• [Problem requirements]:
Count, please, the lines in the listing below that contain "kaktus", and reply with the count only.

------------------------------------------------------------

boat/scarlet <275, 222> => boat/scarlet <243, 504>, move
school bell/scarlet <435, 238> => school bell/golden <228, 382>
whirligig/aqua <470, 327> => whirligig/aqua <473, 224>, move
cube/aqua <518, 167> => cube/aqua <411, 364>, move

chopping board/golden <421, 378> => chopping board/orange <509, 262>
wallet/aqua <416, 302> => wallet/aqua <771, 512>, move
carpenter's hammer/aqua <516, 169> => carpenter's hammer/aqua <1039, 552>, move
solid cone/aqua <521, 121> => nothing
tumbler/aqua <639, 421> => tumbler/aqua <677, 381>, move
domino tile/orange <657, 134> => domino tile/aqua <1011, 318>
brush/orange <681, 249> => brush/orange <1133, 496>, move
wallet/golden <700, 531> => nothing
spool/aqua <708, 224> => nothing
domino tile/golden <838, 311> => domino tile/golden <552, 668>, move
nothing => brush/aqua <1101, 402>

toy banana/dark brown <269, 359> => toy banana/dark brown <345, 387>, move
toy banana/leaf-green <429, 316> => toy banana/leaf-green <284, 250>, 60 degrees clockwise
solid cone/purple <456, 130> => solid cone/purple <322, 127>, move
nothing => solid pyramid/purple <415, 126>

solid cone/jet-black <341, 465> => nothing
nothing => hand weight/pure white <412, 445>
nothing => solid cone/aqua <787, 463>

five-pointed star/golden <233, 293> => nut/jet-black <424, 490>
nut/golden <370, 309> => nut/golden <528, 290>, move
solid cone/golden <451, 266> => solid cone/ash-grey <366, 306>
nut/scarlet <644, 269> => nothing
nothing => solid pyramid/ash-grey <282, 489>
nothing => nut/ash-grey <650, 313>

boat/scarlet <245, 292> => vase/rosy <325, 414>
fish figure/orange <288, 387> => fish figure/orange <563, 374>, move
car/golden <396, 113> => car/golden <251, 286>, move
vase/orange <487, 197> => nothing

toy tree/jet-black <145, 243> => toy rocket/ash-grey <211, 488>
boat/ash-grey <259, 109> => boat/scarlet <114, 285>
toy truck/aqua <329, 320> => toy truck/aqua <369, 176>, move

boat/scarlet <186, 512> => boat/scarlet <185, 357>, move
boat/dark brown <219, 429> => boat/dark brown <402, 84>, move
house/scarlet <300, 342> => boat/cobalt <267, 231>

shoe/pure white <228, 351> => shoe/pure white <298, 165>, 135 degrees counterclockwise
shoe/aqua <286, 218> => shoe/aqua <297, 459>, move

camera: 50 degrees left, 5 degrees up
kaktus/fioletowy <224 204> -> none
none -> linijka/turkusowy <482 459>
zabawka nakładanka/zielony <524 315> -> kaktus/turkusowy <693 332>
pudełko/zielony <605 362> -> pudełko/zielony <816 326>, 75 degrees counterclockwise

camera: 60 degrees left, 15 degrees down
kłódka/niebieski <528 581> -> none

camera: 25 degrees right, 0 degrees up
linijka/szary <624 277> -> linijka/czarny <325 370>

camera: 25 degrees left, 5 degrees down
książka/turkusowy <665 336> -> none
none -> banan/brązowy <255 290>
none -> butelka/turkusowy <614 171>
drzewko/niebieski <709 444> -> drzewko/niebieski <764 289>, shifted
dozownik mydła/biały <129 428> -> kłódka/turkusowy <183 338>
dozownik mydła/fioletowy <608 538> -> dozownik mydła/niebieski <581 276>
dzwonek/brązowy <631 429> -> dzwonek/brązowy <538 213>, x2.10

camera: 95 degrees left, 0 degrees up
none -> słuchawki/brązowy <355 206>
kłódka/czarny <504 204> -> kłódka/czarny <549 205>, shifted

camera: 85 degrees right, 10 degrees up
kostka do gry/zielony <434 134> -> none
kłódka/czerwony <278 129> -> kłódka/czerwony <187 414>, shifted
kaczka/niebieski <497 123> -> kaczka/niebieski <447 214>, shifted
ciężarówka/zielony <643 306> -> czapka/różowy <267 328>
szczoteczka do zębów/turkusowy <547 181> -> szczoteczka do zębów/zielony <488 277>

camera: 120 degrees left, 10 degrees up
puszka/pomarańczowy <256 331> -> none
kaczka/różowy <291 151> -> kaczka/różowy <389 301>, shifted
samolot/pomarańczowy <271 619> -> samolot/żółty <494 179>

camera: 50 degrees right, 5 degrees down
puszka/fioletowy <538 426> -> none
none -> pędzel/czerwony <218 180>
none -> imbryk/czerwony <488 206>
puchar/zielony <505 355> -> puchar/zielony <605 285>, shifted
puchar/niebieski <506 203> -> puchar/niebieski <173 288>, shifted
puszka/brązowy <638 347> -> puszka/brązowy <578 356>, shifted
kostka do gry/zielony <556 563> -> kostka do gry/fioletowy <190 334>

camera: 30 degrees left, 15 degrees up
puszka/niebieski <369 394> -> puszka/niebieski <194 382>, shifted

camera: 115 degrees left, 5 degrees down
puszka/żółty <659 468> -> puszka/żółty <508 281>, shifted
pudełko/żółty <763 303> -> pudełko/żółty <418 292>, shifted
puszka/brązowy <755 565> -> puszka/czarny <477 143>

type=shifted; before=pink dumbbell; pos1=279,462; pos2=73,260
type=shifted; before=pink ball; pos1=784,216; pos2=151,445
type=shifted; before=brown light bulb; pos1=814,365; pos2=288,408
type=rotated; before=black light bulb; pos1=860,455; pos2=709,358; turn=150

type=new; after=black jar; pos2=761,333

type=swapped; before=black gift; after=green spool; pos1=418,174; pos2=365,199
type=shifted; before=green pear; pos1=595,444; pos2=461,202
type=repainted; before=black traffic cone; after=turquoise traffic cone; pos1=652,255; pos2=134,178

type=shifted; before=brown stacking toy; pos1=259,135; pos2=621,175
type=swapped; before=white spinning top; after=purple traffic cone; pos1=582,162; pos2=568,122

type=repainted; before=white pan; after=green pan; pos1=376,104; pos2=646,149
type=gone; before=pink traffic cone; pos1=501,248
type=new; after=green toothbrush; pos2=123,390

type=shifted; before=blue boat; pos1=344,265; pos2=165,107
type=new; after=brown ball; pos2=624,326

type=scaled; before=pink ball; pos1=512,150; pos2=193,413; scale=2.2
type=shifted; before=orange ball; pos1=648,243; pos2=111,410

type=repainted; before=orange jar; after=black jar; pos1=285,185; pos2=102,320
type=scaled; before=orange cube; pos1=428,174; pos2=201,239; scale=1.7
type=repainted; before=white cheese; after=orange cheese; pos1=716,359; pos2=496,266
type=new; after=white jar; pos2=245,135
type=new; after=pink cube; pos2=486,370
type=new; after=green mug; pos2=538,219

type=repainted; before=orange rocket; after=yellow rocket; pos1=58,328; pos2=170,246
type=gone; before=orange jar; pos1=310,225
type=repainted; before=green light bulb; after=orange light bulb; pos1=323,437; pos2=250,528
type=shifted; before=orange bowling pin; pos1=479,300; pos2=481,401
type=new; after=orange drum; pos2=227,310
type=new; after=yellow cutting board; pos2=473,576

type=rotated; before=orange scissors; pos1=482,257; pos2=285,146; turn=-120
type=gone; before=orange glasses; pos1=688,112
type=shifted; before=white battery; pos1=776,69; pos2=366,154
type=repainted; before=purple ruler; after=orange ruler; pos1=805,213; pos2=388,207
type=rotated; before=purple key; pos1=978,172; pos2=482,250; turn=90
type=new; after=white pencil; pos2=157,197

------------------------------------------------------------

• [Written response]:
2